Reproduce each record below in full, word for word, without images.

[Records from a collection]
=== Section Start ===
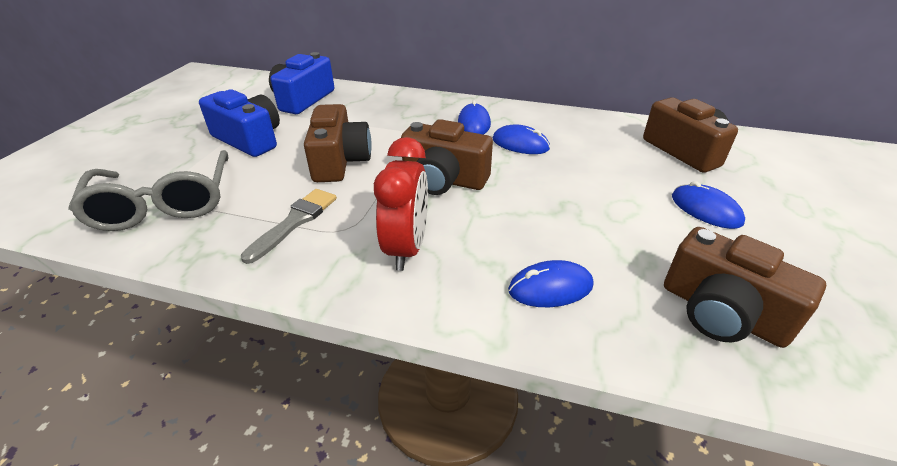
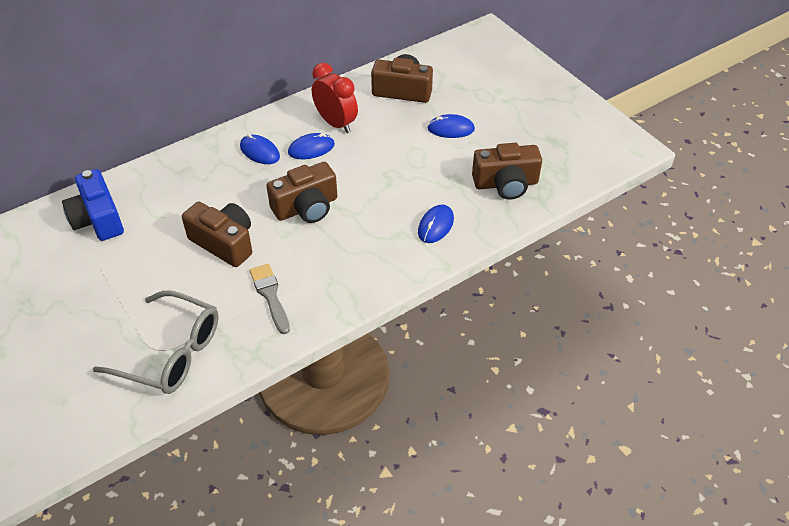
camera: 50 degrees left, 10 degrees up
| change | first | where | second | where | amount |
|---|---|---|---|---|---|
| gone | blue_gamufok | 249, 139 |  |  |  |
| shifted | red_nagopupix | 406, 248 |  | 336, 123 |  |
=== Section End ===
* _EXERCISE OUTPUT_:
camera: 50 degrees left, 10 degrees up
| change | first | where | second | where | amount |
|---|---|---|---|---|---|
| gone | blue_gamufok | 249, 139 |  |  |  |
| shifted | red_nagopupix | 406, 248 |  | 336, 123 |  |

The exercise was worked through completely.